Provided data:
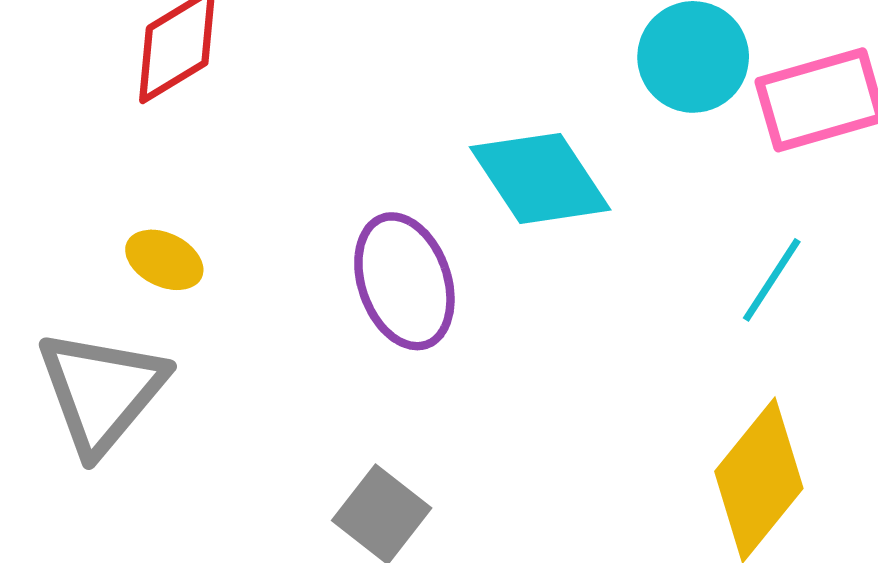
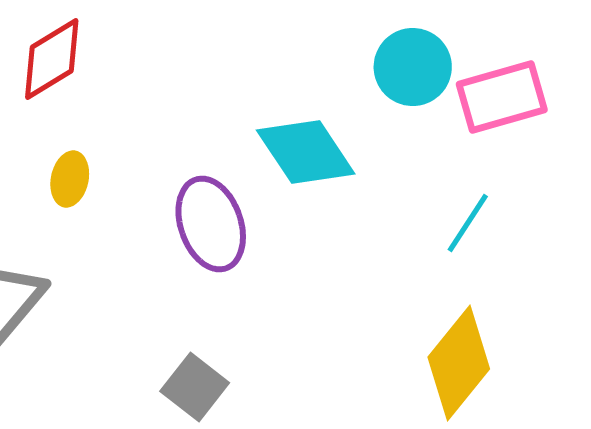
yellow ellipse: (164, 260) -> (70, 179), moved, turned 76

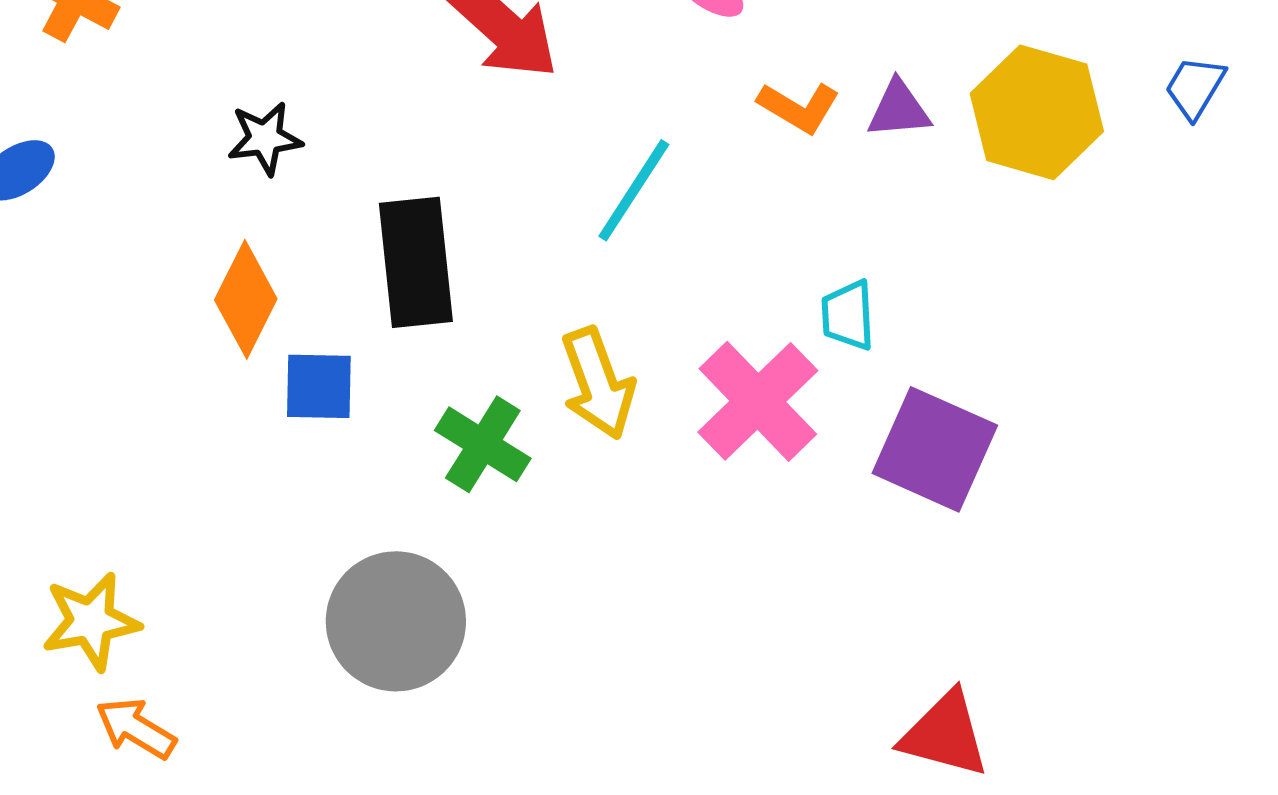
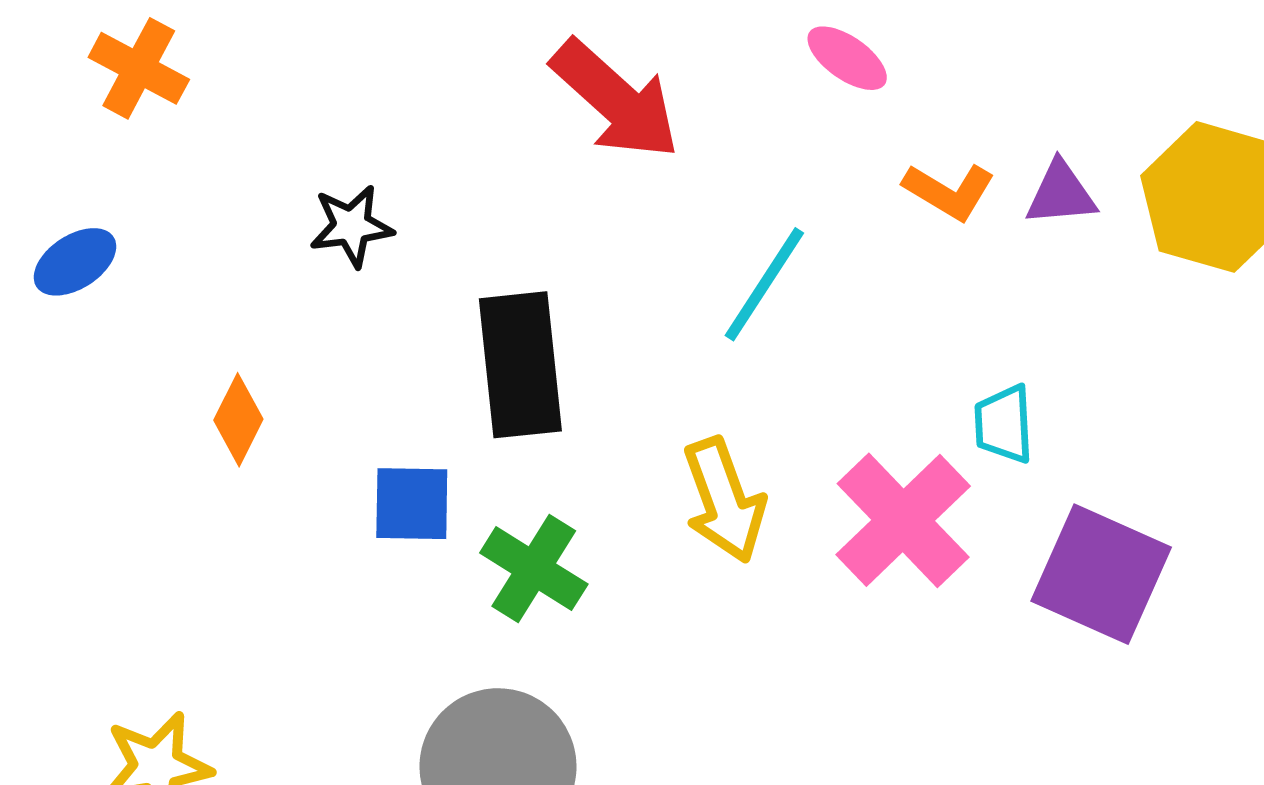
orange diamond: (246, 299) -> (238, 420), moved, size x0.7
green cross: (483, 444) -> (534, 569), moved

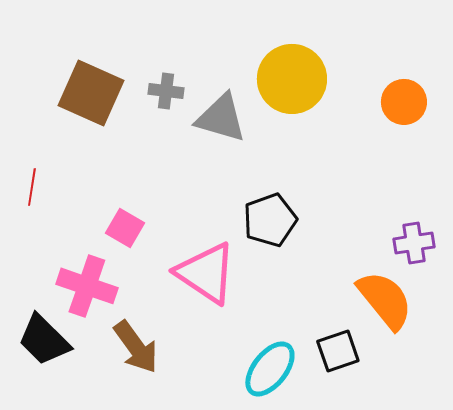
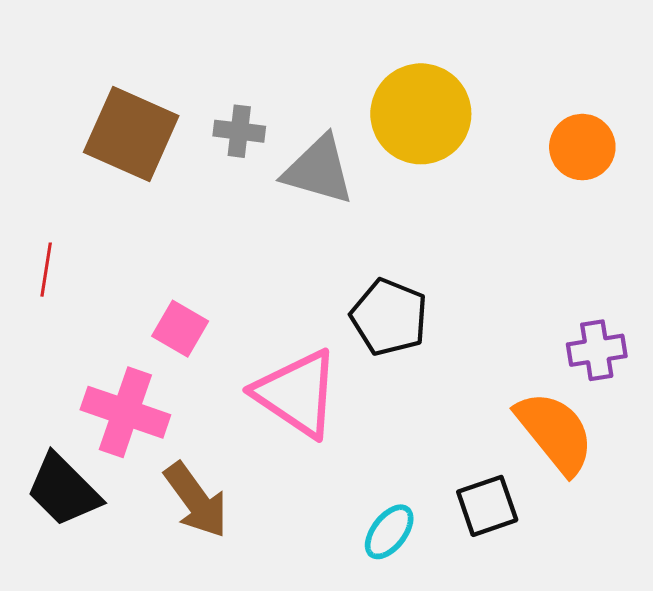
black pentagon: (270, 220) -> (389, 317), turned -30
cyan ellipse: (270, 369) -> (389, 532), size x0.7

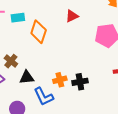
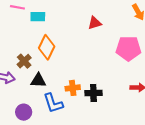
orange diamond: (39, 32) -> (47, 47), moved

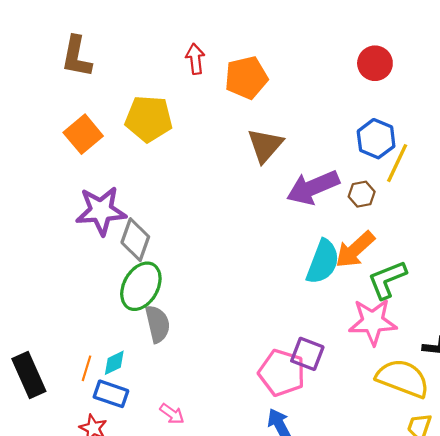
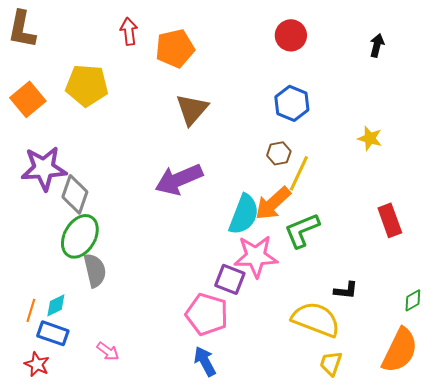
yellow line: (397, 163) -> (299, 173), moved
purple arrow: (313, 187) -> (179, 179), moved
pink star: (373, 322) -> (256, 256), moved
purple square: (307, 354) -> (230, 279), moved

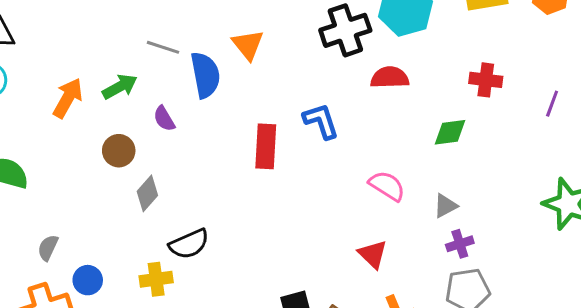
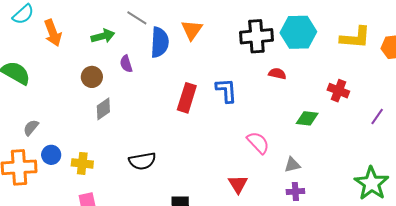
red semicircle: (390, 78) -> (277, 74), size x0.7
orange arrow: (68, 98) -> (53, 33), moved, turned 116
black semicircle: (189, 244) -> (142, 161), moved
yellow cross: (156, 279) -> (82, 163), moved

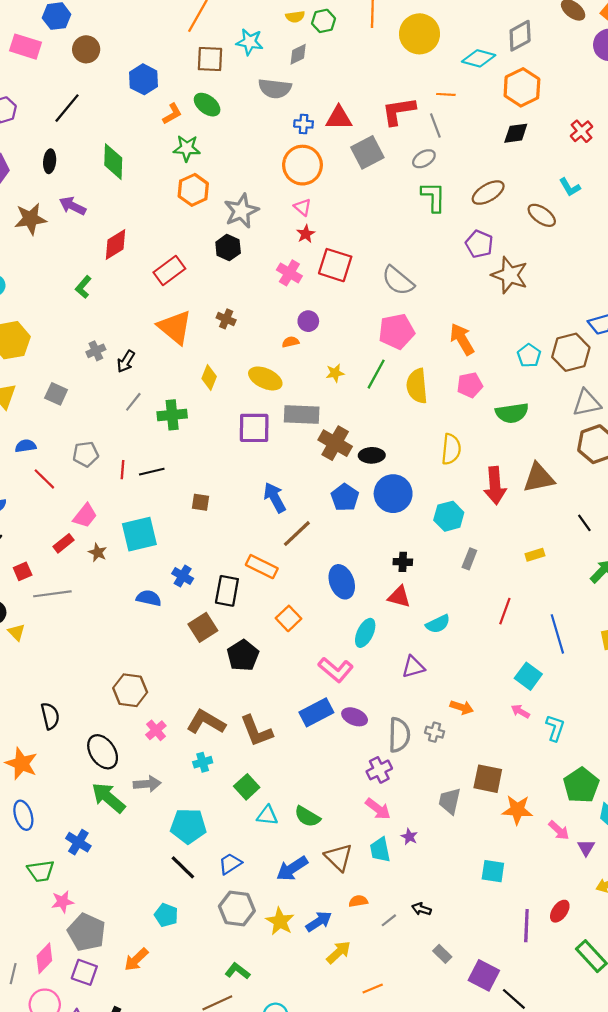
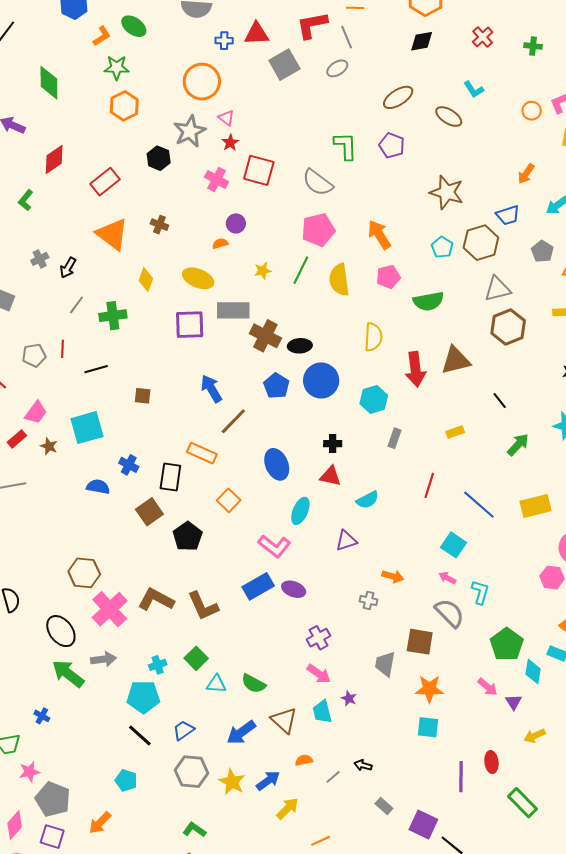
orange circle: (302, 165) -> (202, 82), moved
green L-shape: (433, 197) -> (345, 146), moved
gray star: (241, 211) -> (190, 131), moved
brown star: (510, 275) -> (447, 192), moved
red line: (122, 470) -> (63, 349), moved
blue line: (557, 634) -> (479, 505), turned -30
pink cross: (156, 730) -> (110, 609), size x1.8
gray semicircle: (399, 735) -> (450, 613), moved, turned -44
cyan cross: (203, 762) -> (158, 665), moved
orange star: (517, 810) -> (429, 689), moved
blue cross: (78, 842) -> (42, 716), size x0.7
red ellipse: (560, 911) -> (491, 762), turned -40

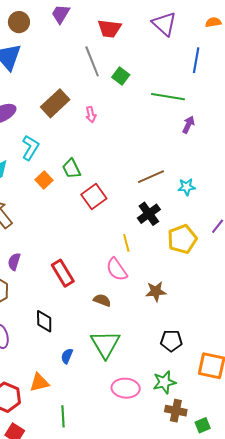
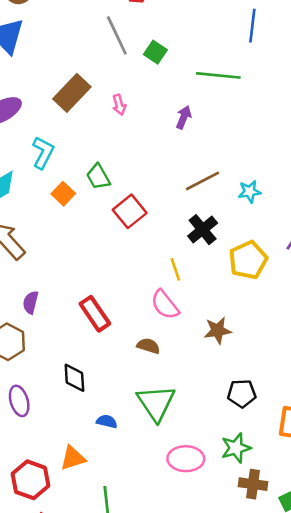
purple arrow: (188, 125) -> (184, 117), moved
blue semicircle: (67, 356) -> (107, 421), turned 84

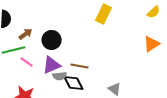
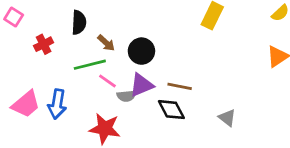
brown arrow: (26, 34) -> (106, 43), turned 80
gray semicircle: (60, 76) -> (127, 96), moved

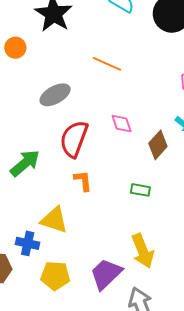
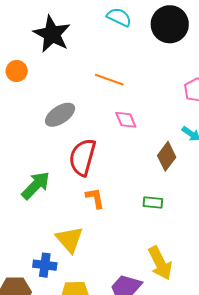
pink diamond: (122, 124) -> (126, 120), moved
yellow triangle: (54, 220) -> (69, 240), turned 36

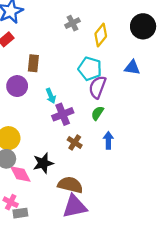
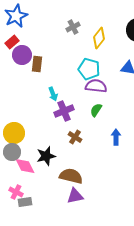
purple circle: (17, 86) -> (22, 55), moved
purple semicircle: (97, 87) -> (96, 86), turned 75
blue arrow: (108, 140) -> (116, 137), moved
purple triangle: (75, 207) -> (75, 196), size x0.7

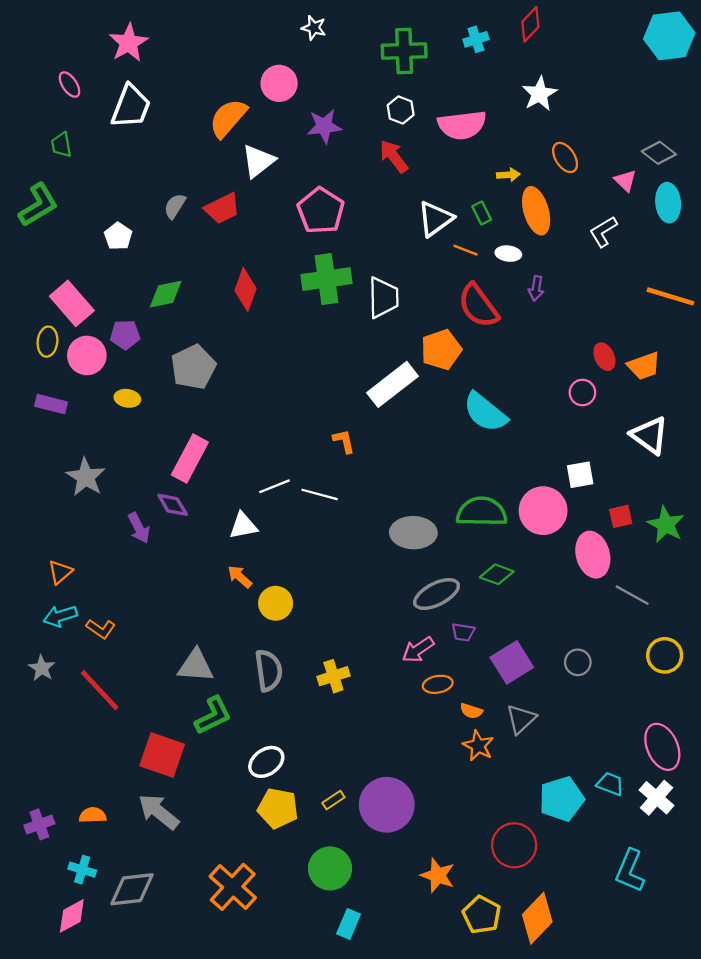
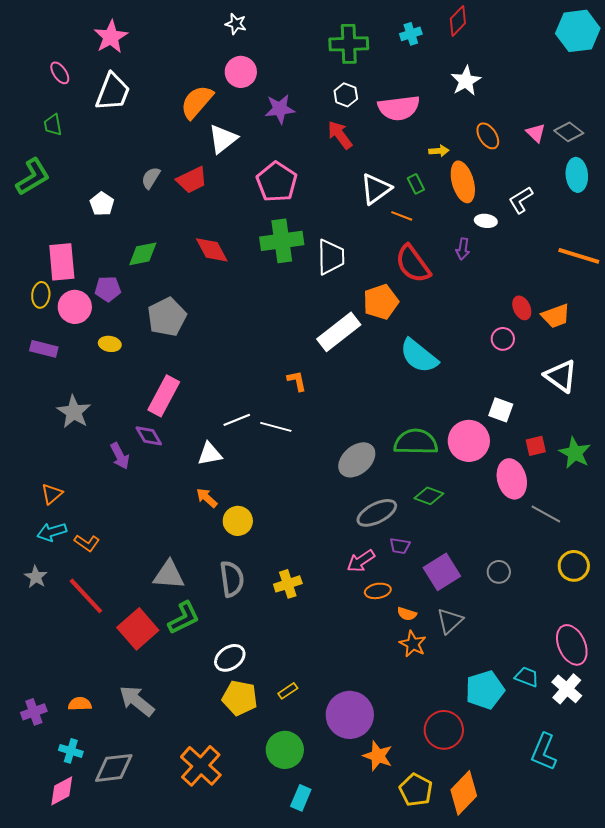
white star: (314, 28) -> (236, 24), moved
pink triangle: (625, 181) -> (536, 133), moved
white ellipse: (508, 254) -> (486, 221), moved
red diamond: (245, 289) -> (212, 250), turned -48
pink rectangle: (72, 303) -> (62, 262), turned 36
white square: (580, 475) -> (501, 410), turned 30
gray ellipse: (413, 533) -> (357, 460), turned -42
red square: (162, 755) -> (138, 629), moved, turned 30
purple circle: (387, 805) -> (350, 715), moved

Action item:
Return only the part above that opens with the line containing "pink star: (373, 322) -> (256, 256), moved" and closes with the line containing "pink cross: (156, 730)", exactly and with both ends, skipping the pictures.

Reply:
pink star: (373, 322) -> (256, 256), moved
purple square: (307, 354) -> (230, 279), moved

red semicircle: (390, 78) -> (277, 74), size x0.7
orange arrow: (68, 98) -> (53, 33), moved, turned 116
black semicircle: (189, 244) -> (142, 161), moved
yellow cross: (156, 279) -> (82, 163), moved

orange circle: (302, 165) -> (202, 82), moved
green L-shape: (433, 197) -> (345, 146), moved
gray star: (241, 211) -> (190, 131), moved
brown star: (510, 275) -> (447, 192), moved
red line: (122, 470) -> (63, 349), moved
blue line: (557, 634) -> (479, 505), turned -30
pink cross: (156, 730) -> (110, 609), size x1.8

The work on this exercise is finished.